#### WHAT THE TASK ASKS:
Where the word "STAR" appears in a line below, copy the whole line.

#### PROVIDED MATERIAL:
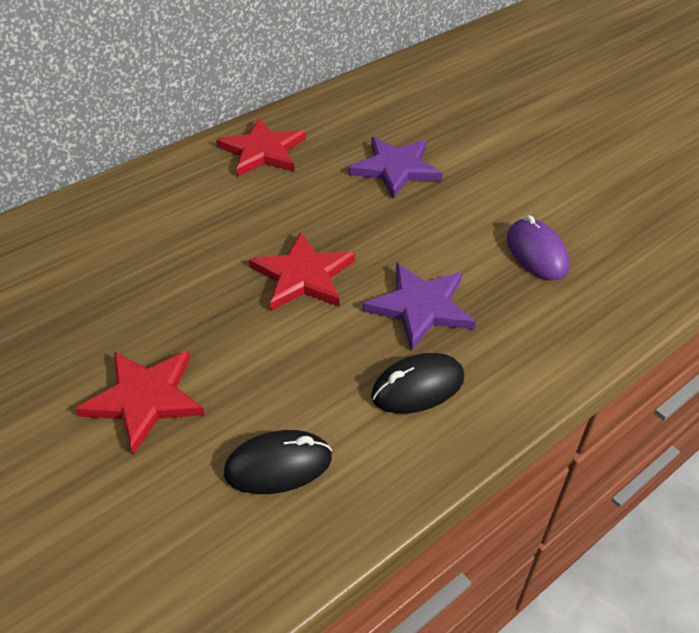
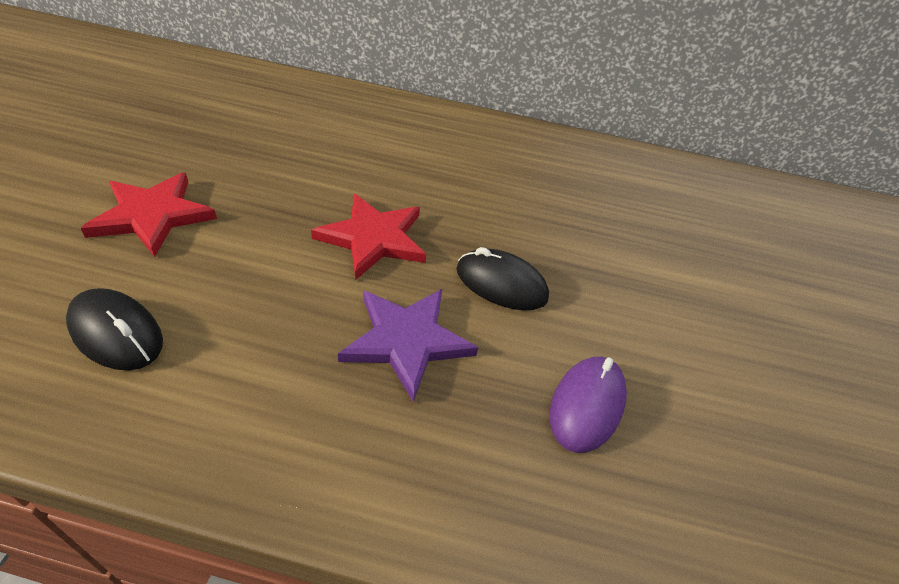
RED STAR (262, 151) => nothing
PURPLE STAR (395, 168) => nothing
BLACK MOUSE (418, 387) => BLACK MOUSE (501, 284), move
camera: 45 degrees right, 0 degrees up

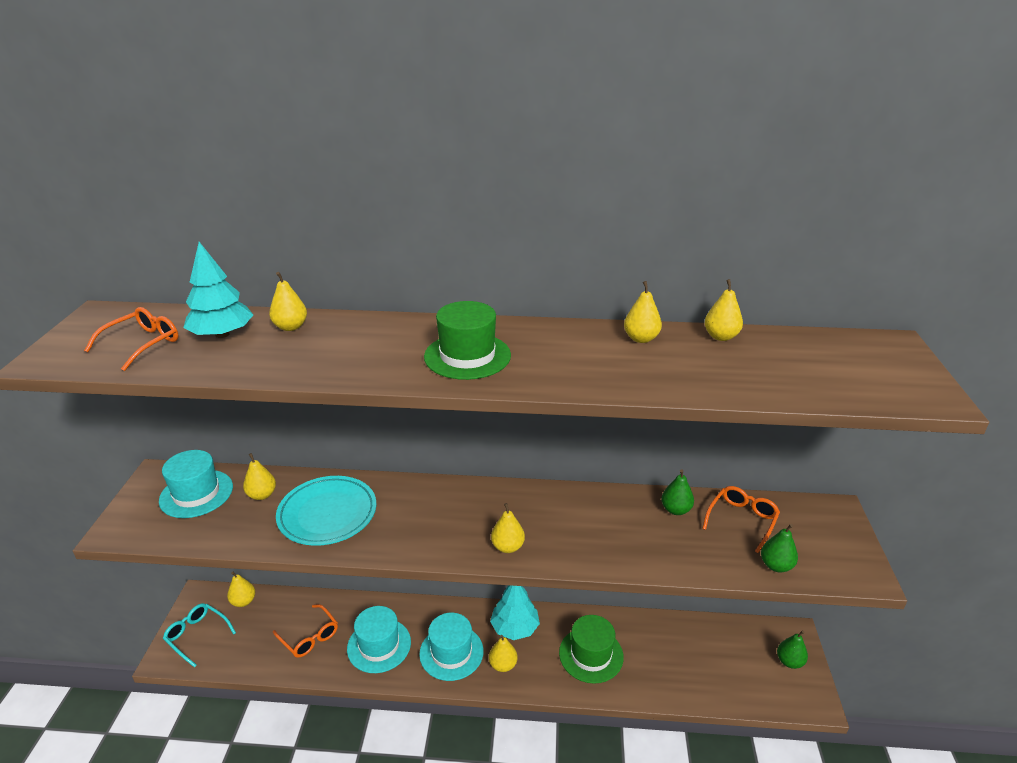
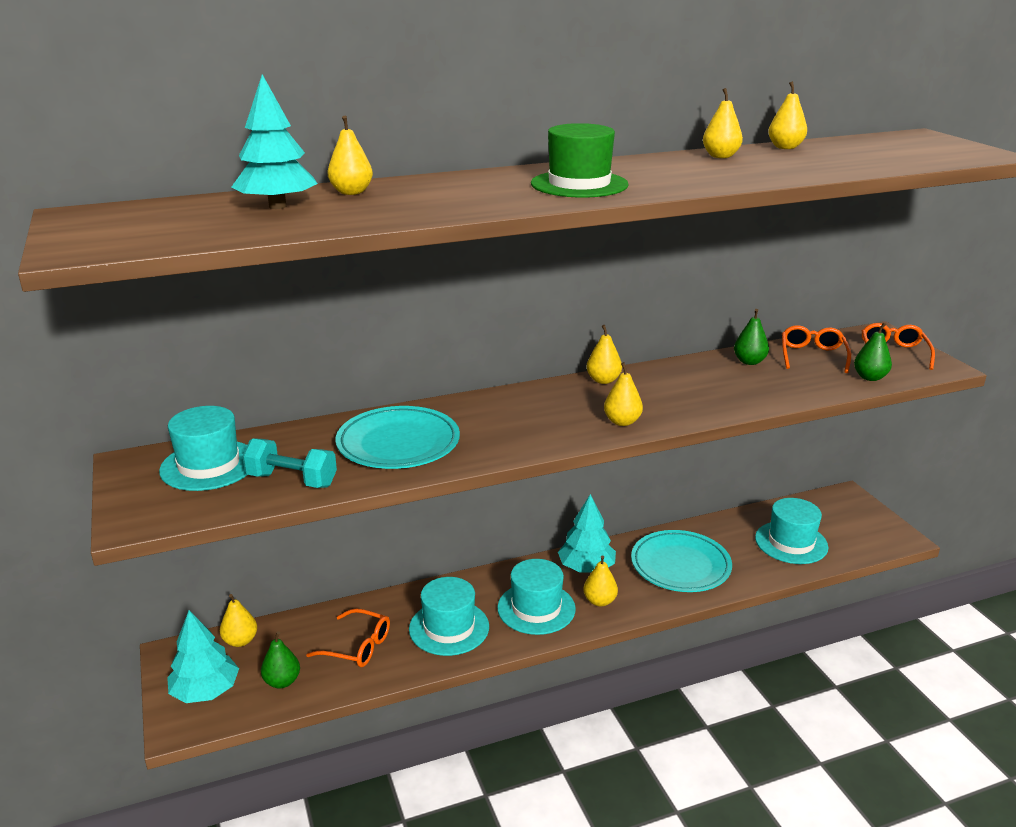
ORANGE GLASSES (142, 344) => ORANGE GLASSES (893, 353), move
YELLOW PEAR (262, 495) => YELLOW PEAR (603, 380), move
TURQUOISE GLASSES (197, 636) => TURQUOISE TREE (205, 691)
GREEN HAT (591, 654) => TURQUOISE PLATE (680, 566)
GREEN PEAR (789, 661) => GREEN PEAR (282, 681), move
nothing => TURQUOISE DUMBBELL (292, 480)
nothing => TURQUOISE HAT (791, 542)
camera: 25 degrees left, 5 degrees down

#### ANSWER:
RED STAR (262, 151) => nothing
PURPLE STAR (395, 168) => nothing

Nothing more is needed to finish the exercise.